From the material beneath, pull every line with the word "none".

Extracted records: Begin

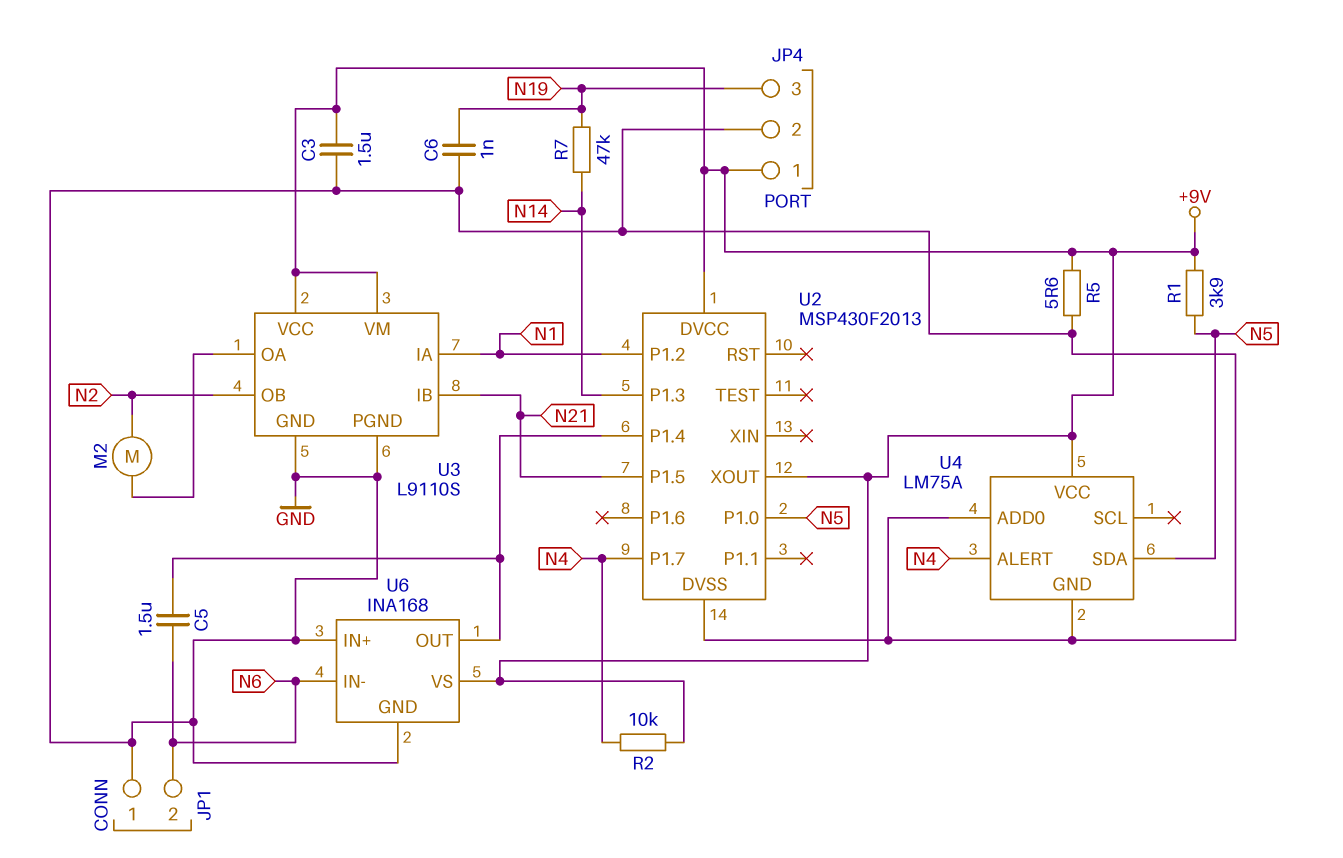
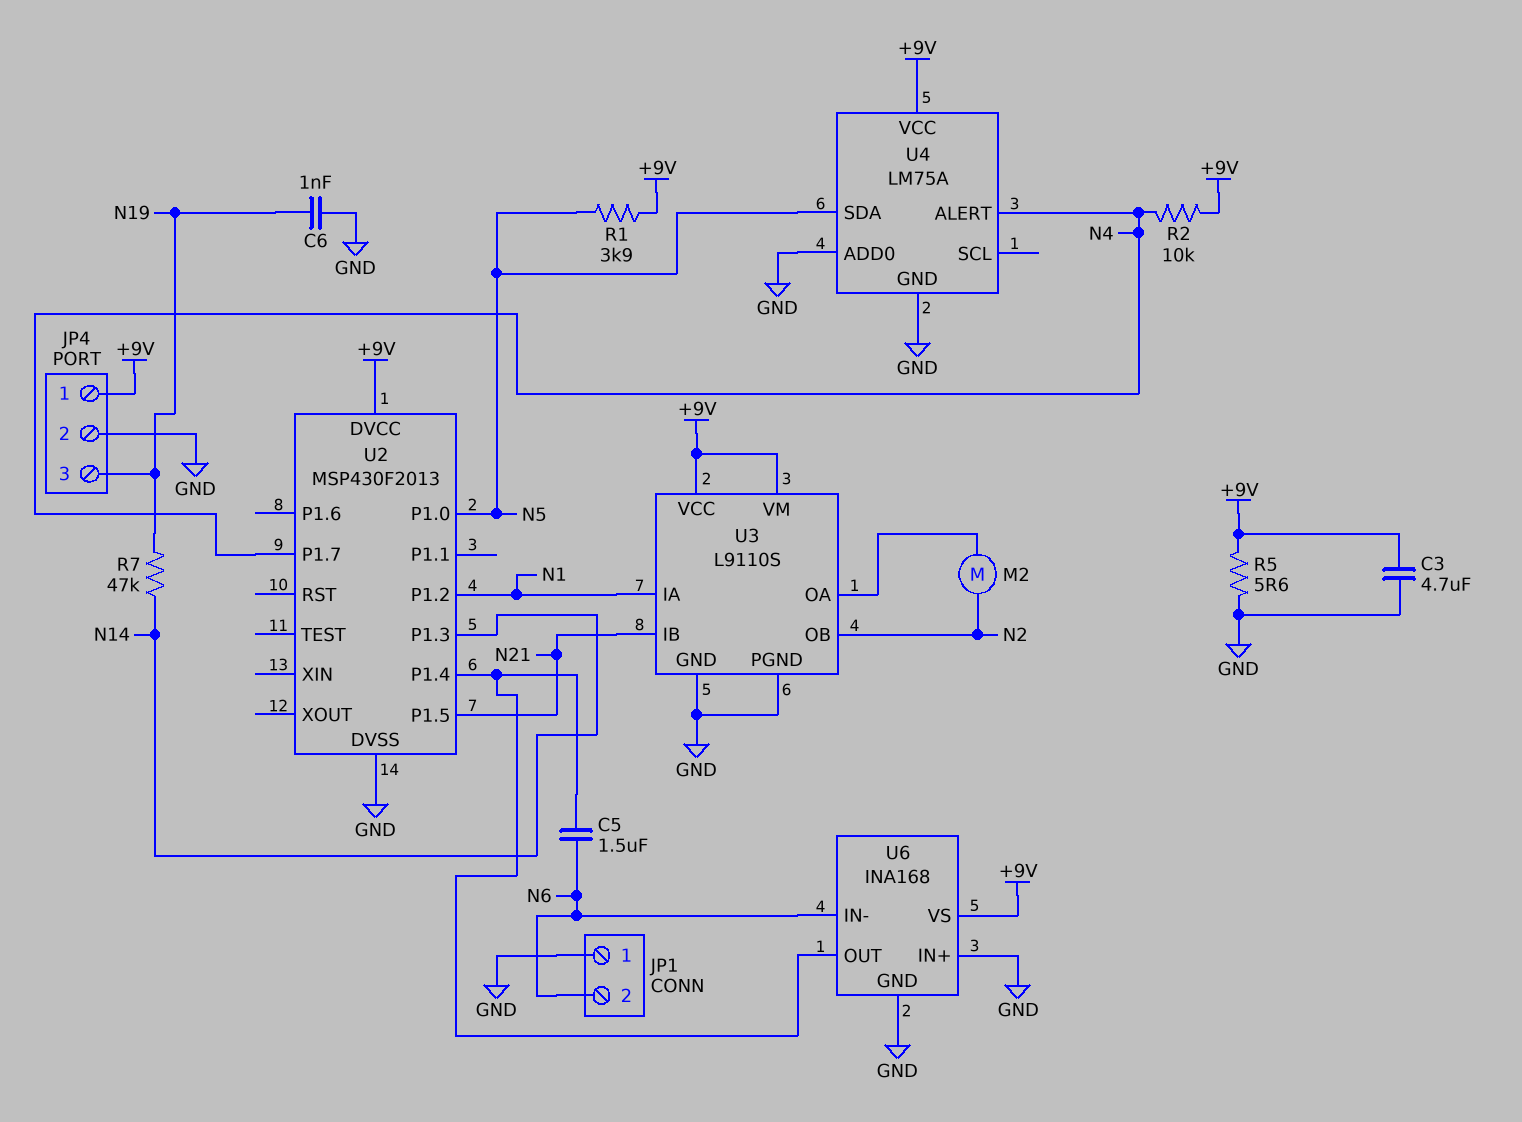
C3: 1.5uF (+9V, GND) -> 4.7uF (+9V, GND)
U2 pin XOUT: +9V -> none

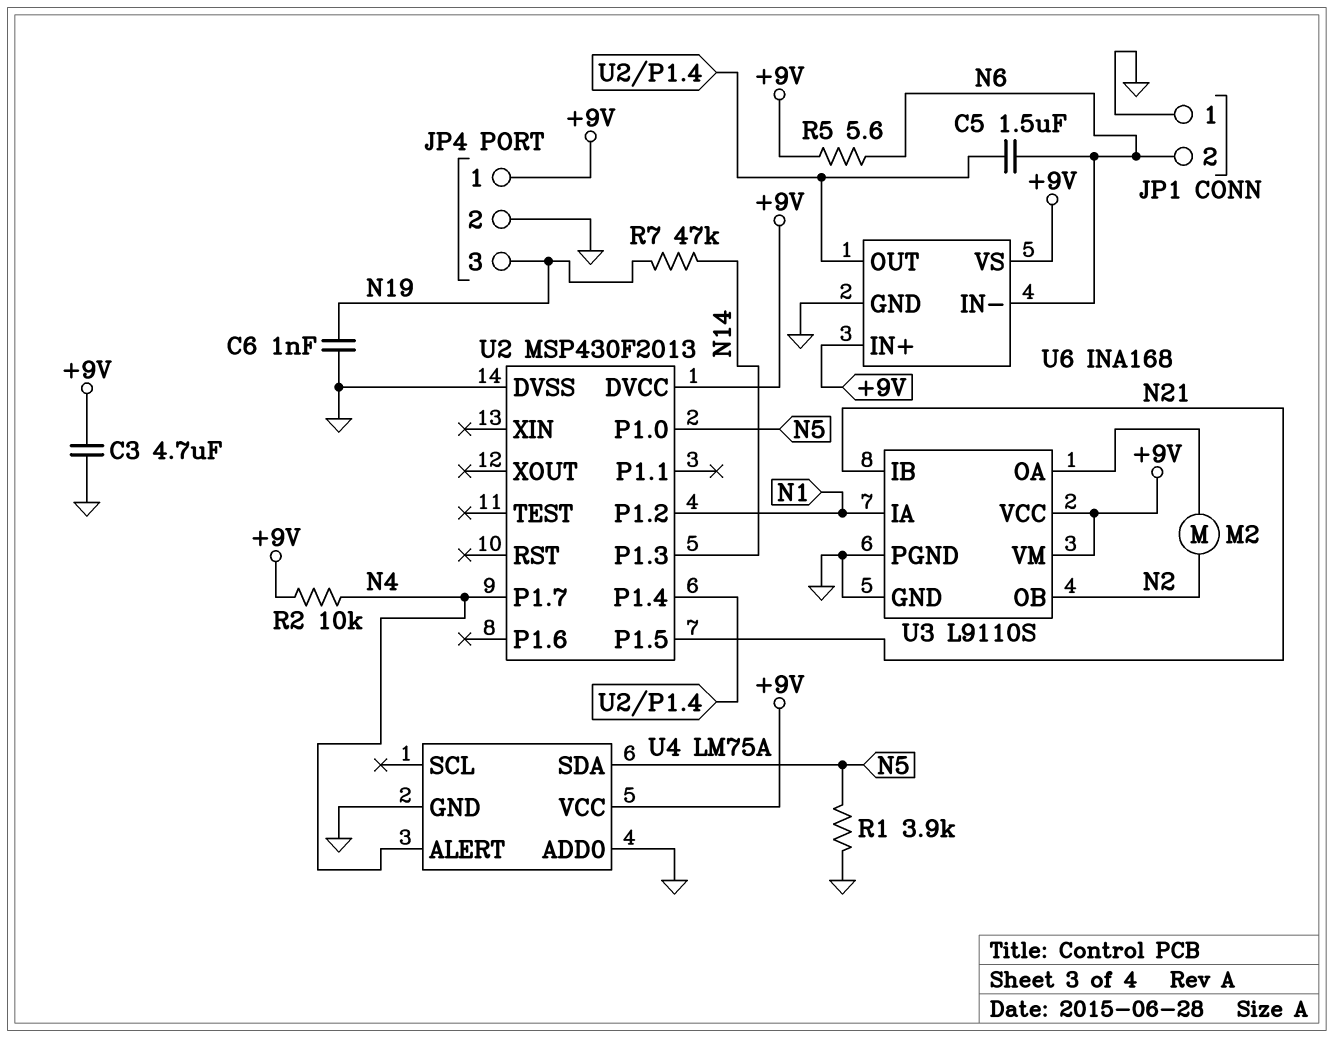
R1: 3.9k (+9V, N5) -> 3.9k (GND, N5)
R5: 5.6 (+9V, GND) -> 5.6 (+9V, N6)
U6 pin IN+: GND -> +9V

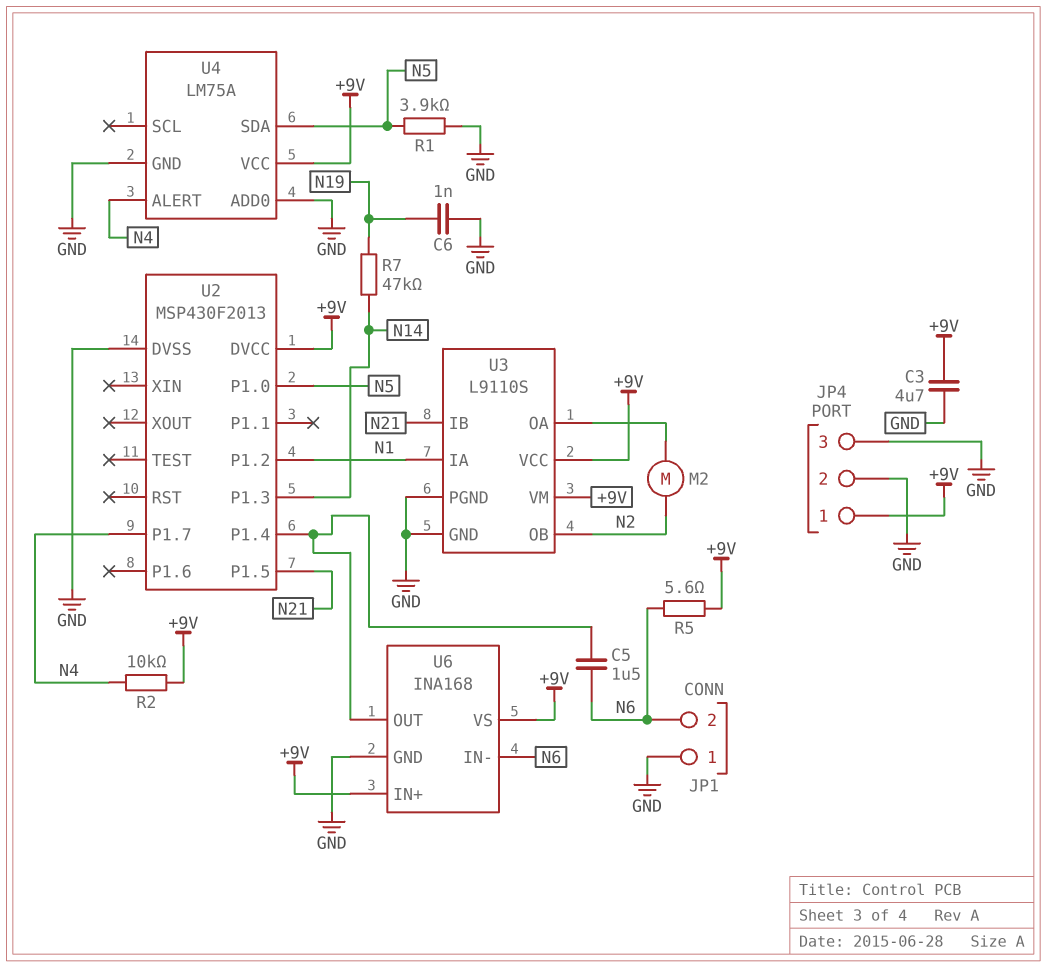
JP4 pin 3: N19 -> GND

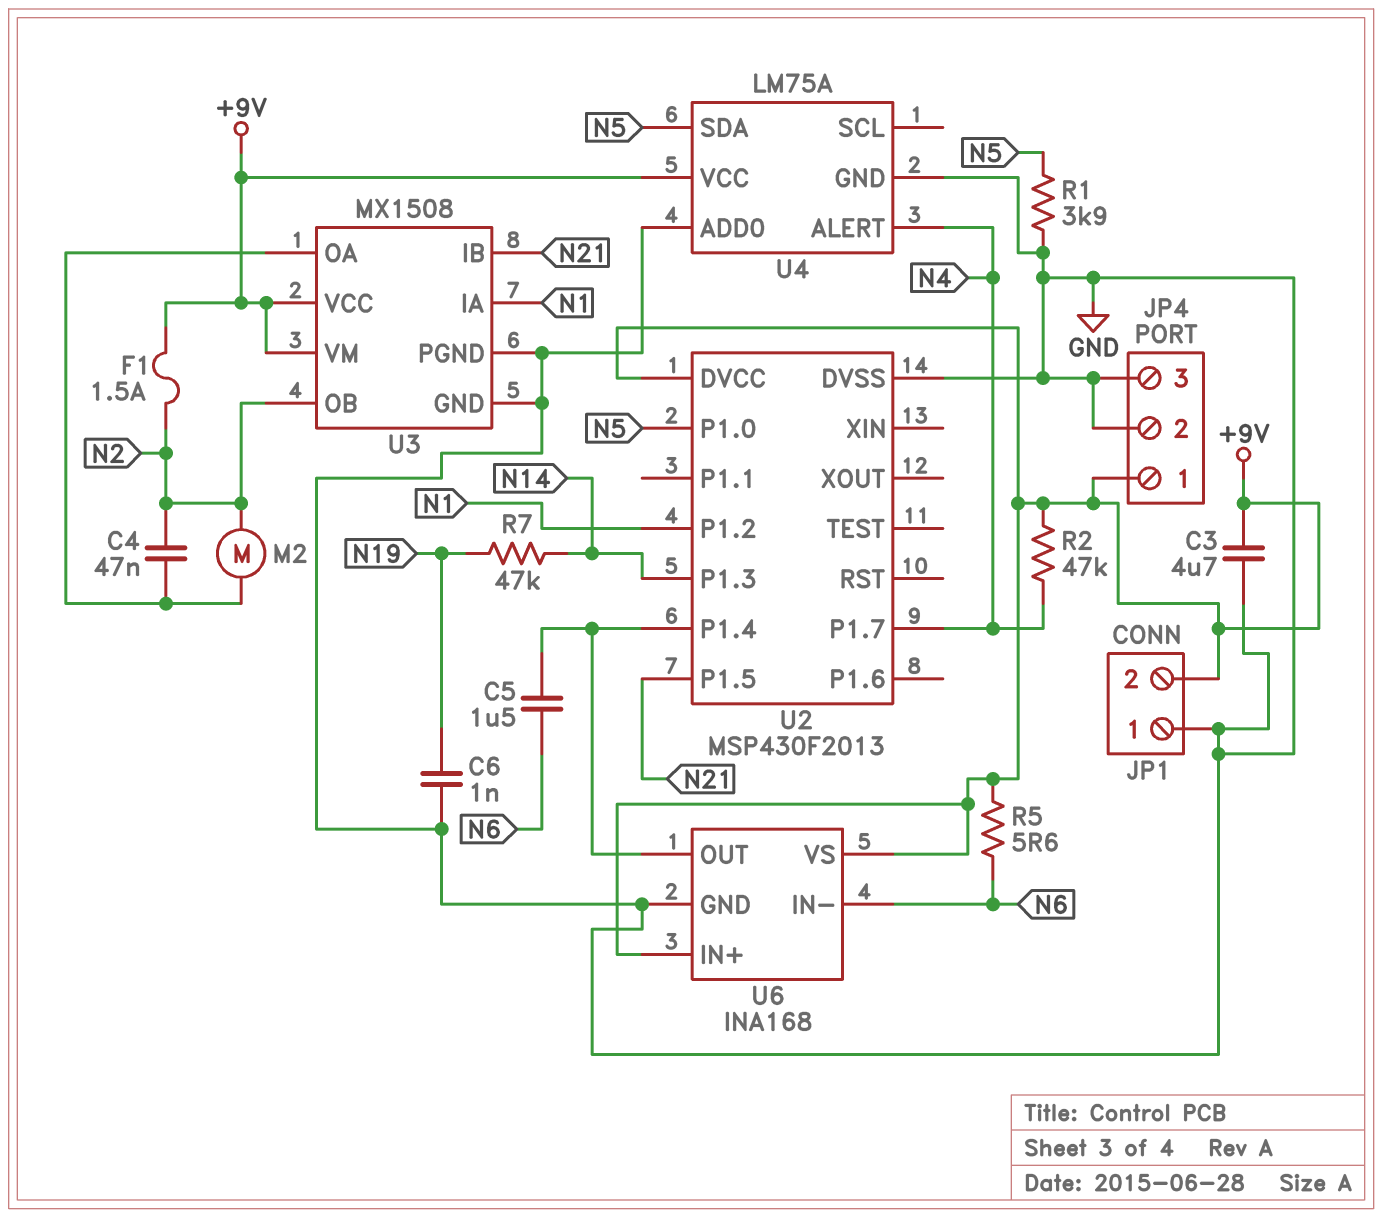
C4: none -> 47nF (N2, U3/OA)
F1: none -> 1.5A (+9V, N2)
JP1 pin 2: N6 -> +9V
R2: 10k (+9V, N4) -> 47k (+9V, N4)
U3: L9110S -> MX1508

Extracted records: End

Written answer:
U2 pin XOUT: +9V -> none
C4: none -> 47nF (N2, U3/OA)
F1: none -> 1.5A (+9V, N2)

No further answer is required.